WHAT THE EXERCISE ASKS » Print out the data below. Do not alter a single line.

DATA TO PROCESS »

========================

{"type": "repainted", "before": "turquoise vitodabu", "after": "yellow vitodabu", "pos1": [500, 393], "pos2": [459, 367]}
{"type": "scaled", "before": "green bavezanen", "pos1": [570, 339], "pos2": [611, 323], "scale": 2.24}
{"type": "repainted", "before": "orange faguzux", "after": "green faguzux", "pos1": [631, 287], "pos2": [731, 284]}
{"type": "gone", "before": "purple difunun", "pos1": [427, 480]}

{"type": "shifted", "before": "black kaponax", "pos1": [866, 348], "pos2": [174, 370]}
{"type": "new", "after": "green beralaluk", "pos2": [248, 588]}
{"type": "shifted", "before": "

========================

EXERCISE ANSWER »
{"type": "repainted", "before": "turquoise vitodabu", "after": "yellow vitodabu", "pos1": [500, 393], "pos2": [459, 367]}
{"type": "scaled", "before": "green bavezanen", "pos1": [570, 339], "pos2": [611, 323], "scale": 2.24}
{"type": "repainted", "before": "orange faguzux", "after": "green faguzux", "pos1": [631, 287], "pos2": [731, 284]}
{"type": "gone", "before": "purple difunun", "pos1": [427, 480]}

{"type": "shifted", "before": "black kaponax", "pos1": [866, 348], "pos2": [174, 370]}
{"type": "new", "after": "green beralaluk", "pos2": [248, 588]}
{"type": "shifted", "before": "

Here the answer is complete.